::: PROVIDED INFORMATION

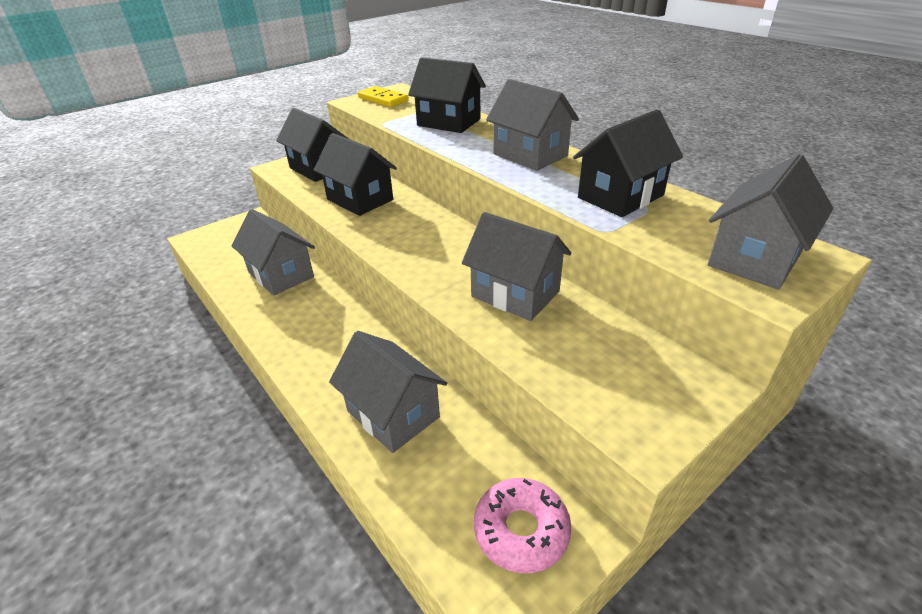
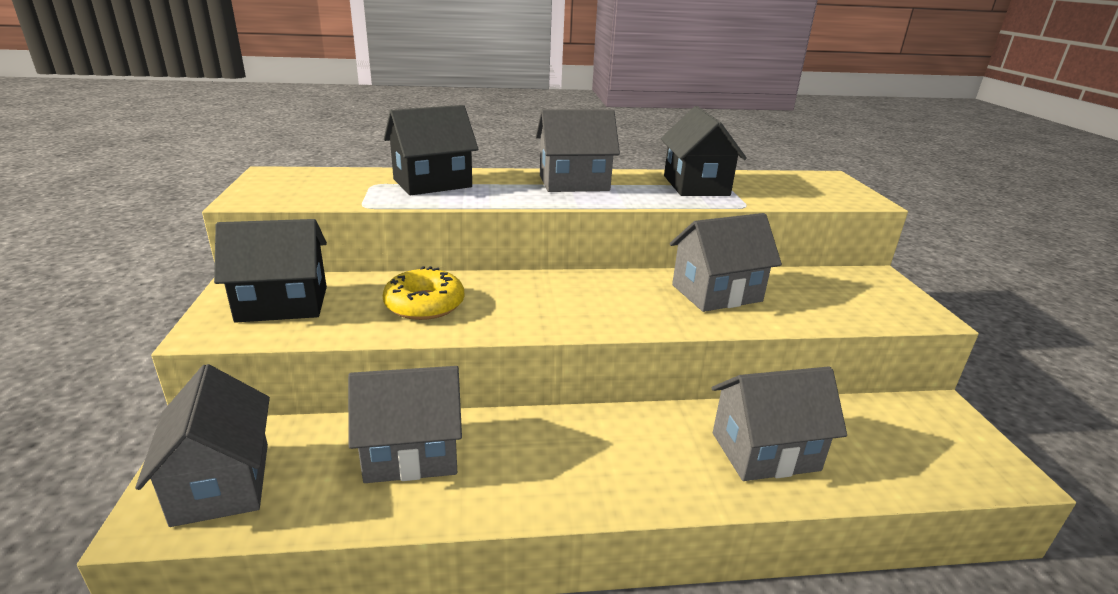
camera: 60 degrees left, 10 degrees down
(360, 200) = (424, 304): black house -> yellow donut
(383, 99) = (286, 186): yellow domino -> none
(521, 530) = (935, 433): pink donut -> none
(755, 259) = (822, 188): grey house -> grey house (222, 483)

::::::

**PROBLEM REQUIREMENTS**
Write out exactly those lines running from the line with "(383, 99) = (286, 186): yellow domino -> none" to the end of the data above, the first and last included.

**TASK RESULT**
(383, 99) = (286, 186): yellow domino -> none
(521, 530) = (935, 433): pink donut -> none
(755, 259) = (822, 188): grey house -> grey house (222, 483)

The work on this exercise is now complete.